DATA EXCERPT
════
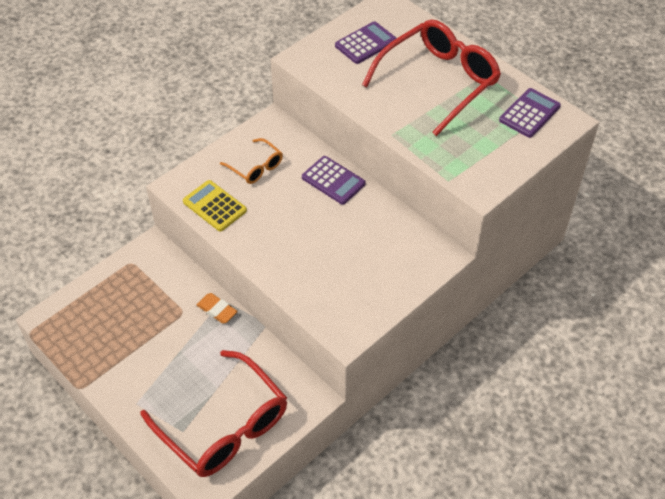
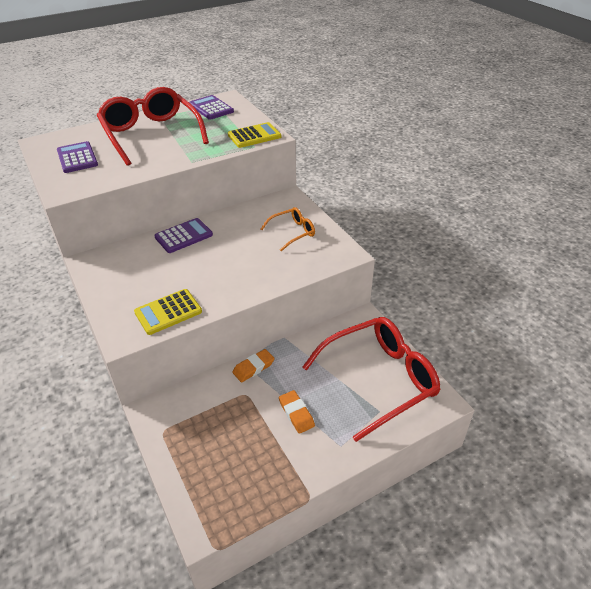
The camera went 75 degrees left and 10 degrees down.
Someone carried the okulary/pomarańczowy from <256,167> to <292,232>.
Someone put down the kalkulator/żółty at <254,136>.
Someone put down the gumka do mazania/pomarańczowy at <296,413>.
════
THE PROBLEM
Find every line above where the word "Someone" occurs, and copy that line.

REPLY
Someone carried the okulary/pomarańczowy from <256,167> to <292,232>.
Someone put down the kalkulator/żółty at <254,136>.
Someone put down the gumka do mazania/pomarańczowy at <296,413>.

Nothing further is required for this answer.